Task item — An exact transcription of all the data is required; the pictures are to be left out.

Record set —
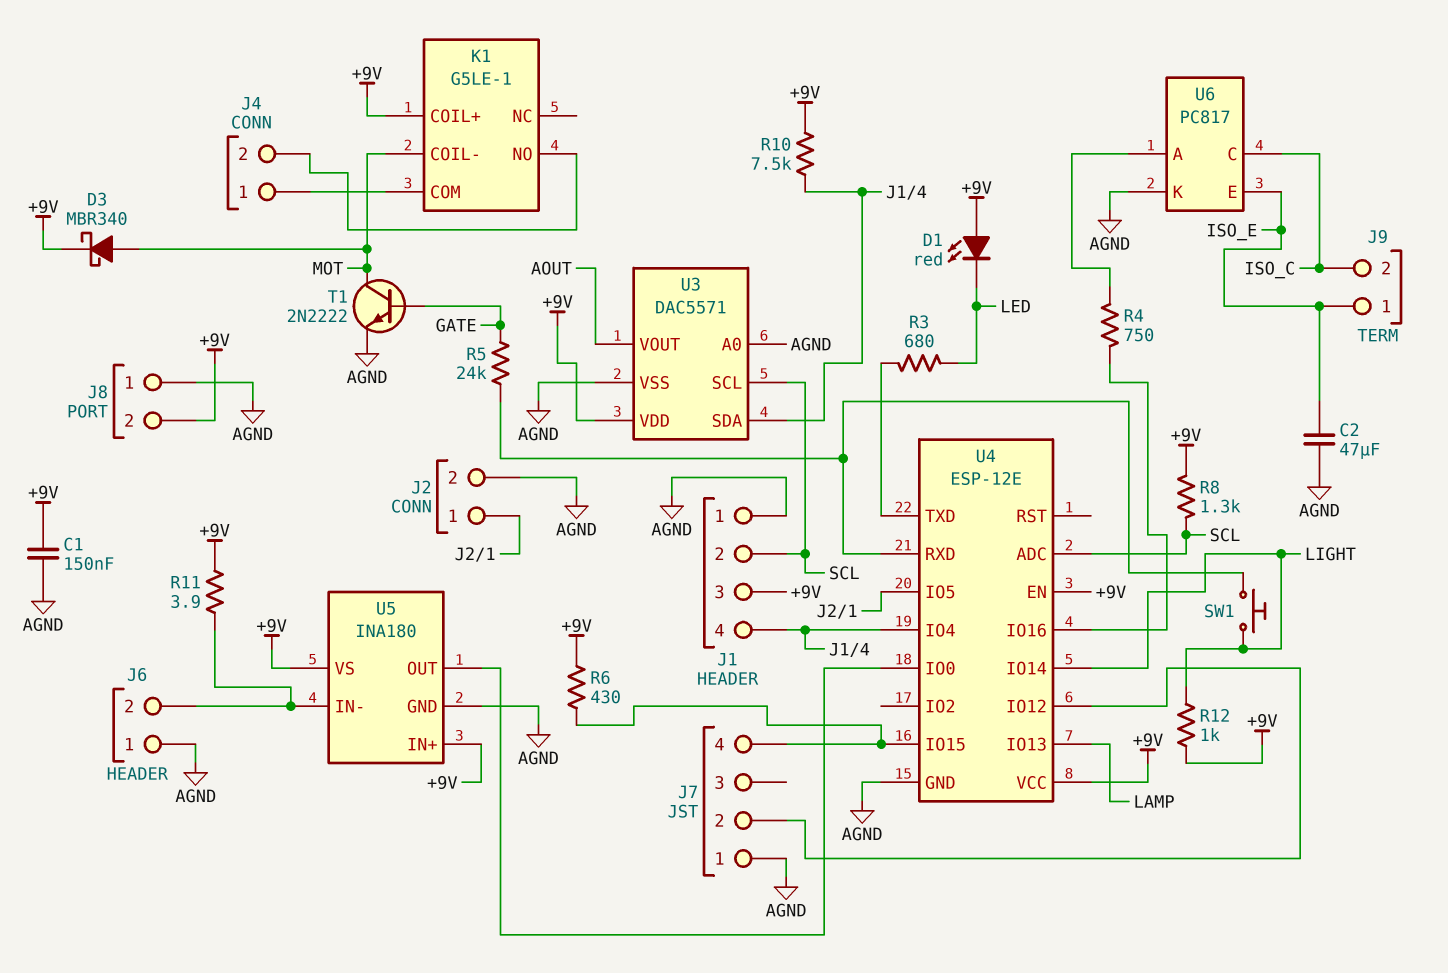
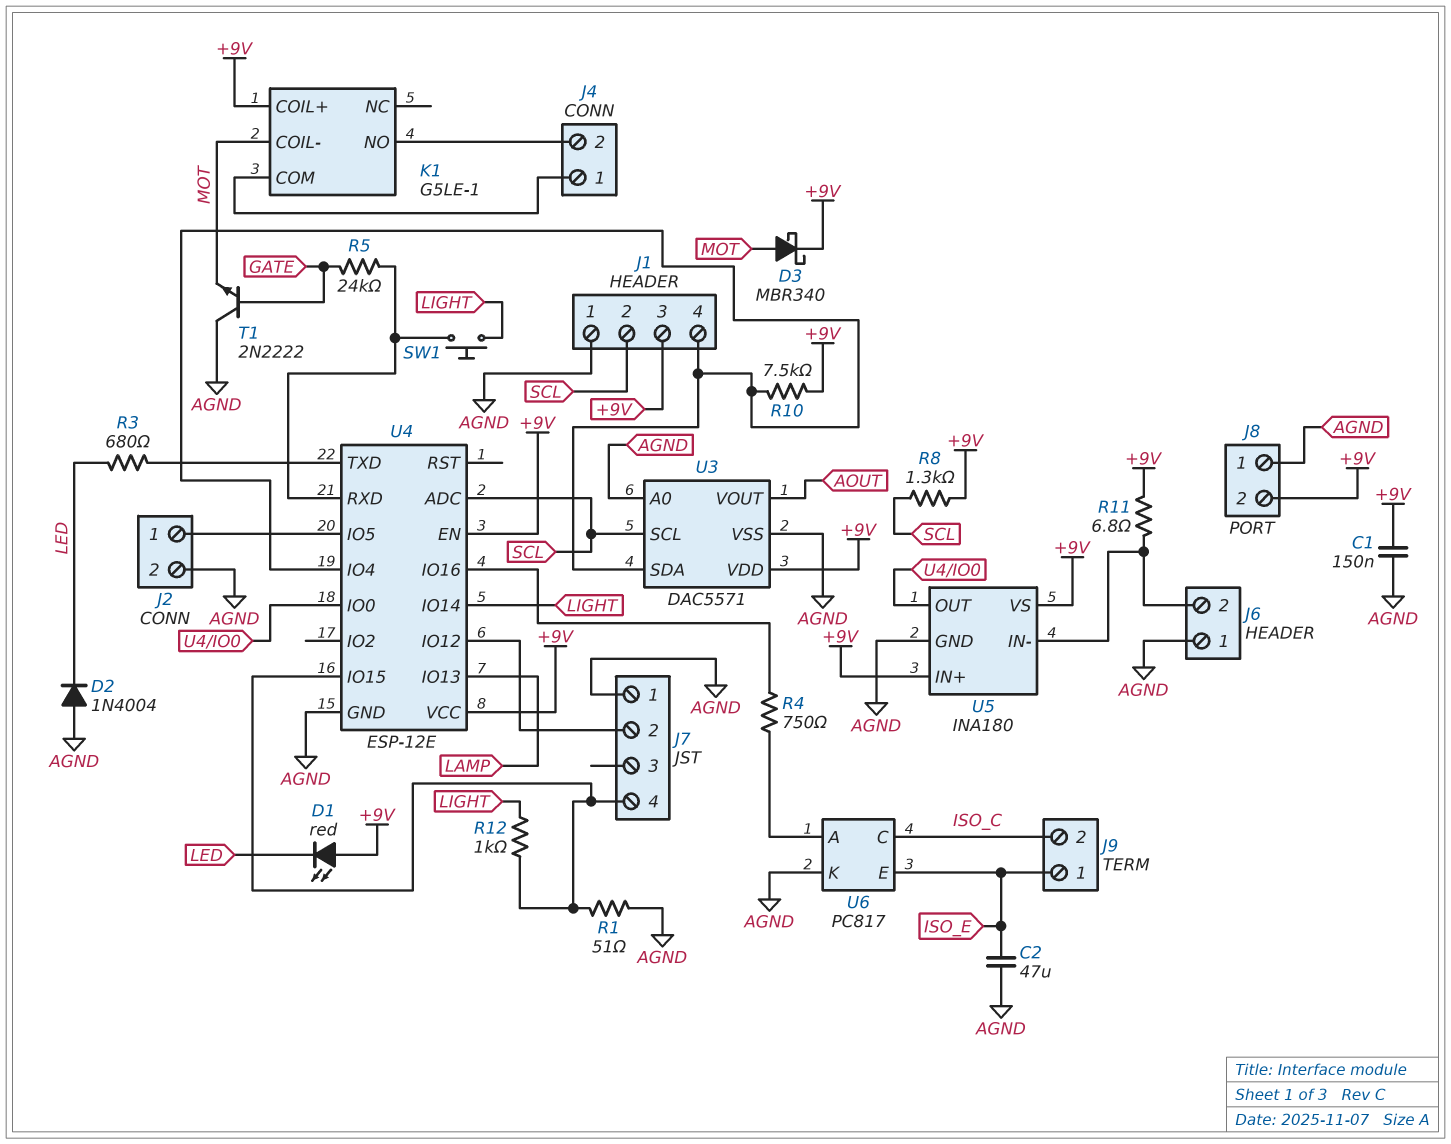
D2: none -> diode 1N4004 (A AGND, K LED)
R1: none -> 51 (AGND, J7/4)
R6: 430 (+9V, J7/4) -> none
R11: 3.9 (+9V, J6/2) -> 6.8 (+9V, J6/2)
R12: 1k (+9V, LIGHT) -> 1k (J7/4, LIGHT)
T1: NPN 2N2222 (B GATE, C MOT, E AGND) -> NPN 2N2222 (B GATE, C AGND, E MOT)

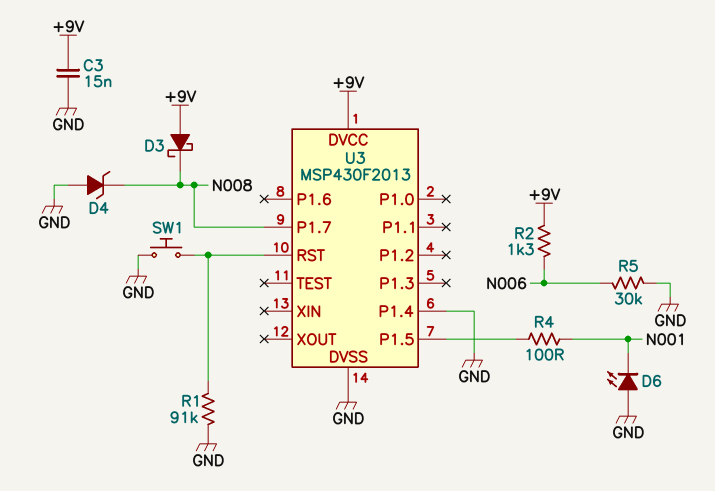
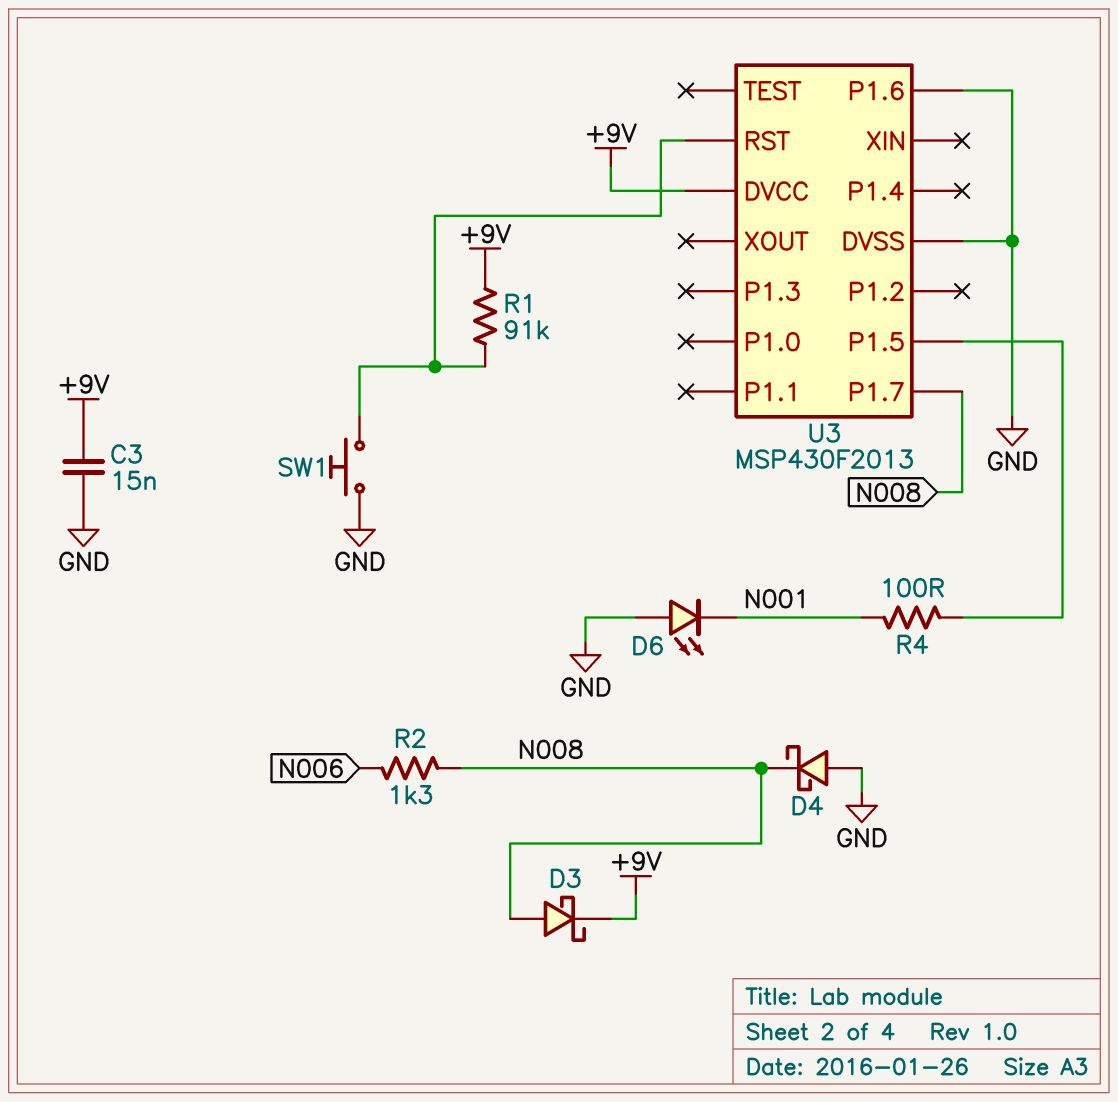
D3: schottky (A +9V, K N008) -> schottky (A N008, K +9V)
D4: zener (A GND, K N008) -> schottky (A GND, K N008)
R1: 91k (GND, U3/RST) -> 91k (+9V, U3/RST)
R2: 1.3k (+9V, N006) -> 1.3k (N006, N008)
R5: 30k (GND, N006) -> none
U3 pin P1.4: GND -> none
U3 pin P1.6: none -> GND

Exercise solution —
D2: none -> diode 1N4004 (A AGND, K LED)
R1: none -> 51 (AGND, J7/4)
R6: 430 (+9V, J7/4) -> none
R11: 3.9 (+9V, J6/2) -> 6.8 (+9V, J6/2)
R12: 1k (+9V, LIGHT) -> 1k (J7/4, LIGHT)
T1: NPN 2N2222 (B GATE, C MOT, E AGND) -> NPN 2N2222 (B GATE, C AGND, E MOT)

D3: schottky (A +9V, K N008) -> schottky (A N008, K +9V)
D4: zener (A GND, K N008) -> schottky (A GND, K N008)
R1: 91k (GND, U3/RST) -> 91k (+9V, U3/RST)
R2: 1.3k (+9V, N006) -> 1.3k (N006, N008)
R5: 30k (GND, N006) -> none
U3 pin P1.4: GND -> none
U3 pin P1.6: none -> GND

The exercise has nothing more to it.